== Segment start ==

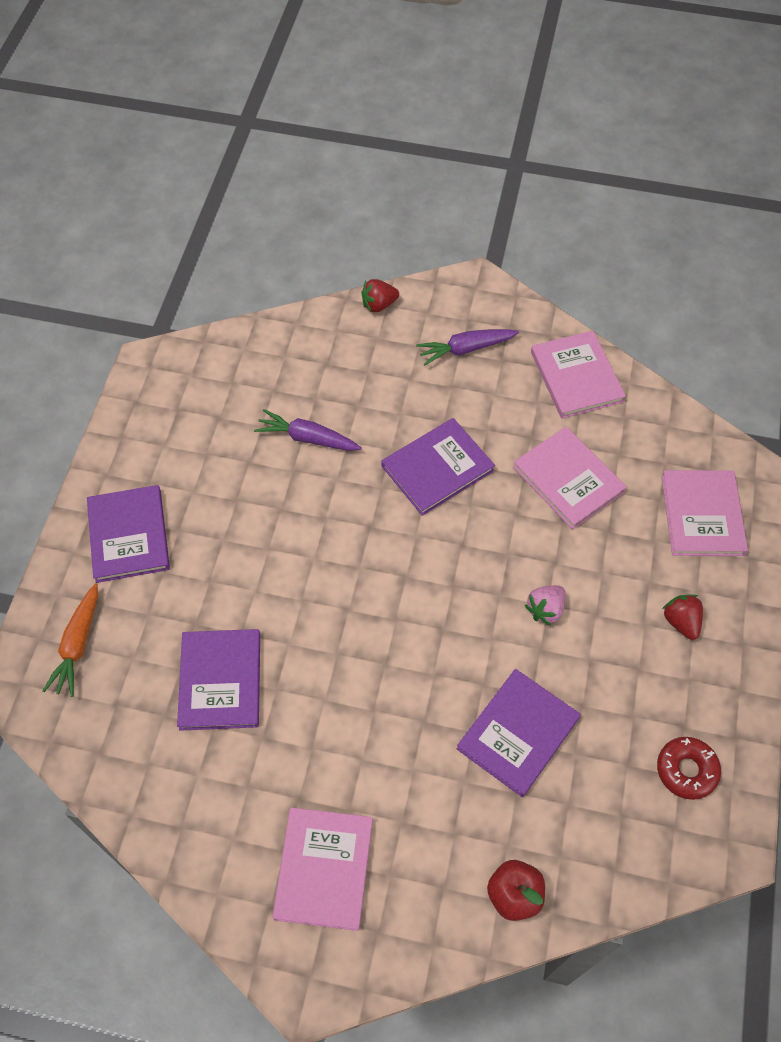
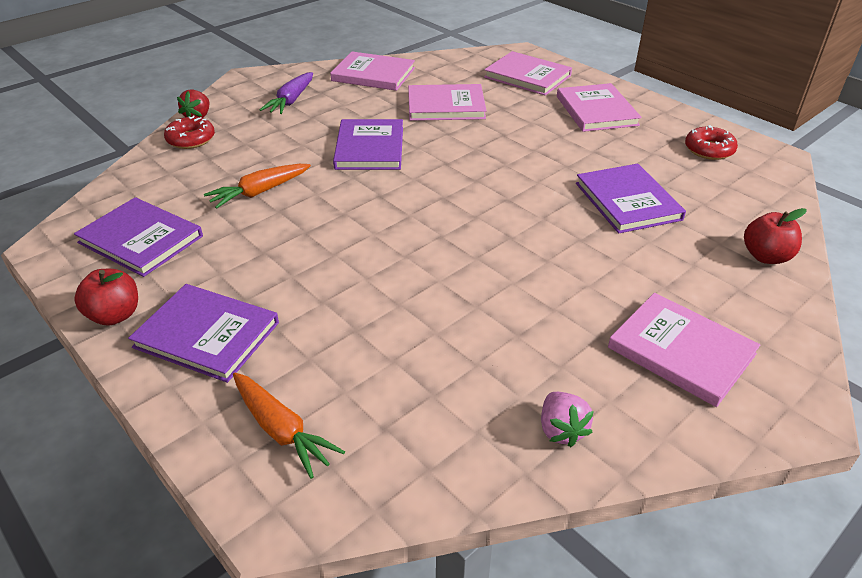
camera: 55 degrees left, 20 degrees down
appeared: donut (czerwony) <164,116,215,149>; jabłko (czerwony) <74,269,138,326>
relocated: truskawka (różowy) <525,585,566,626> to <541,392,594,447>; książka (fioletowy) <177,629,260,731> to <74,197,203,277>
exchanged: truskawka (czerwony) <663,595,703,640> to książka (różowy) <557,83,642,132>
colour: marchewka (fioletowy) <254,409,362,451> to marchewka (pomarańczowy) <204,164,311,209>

== Segment end ==

▶ [TASK DIRECTIONS] Your reply should consist of one number: how many lines of the material above include the word "czerwony".

▶ [ANSWER TO THE EXERCISE] 2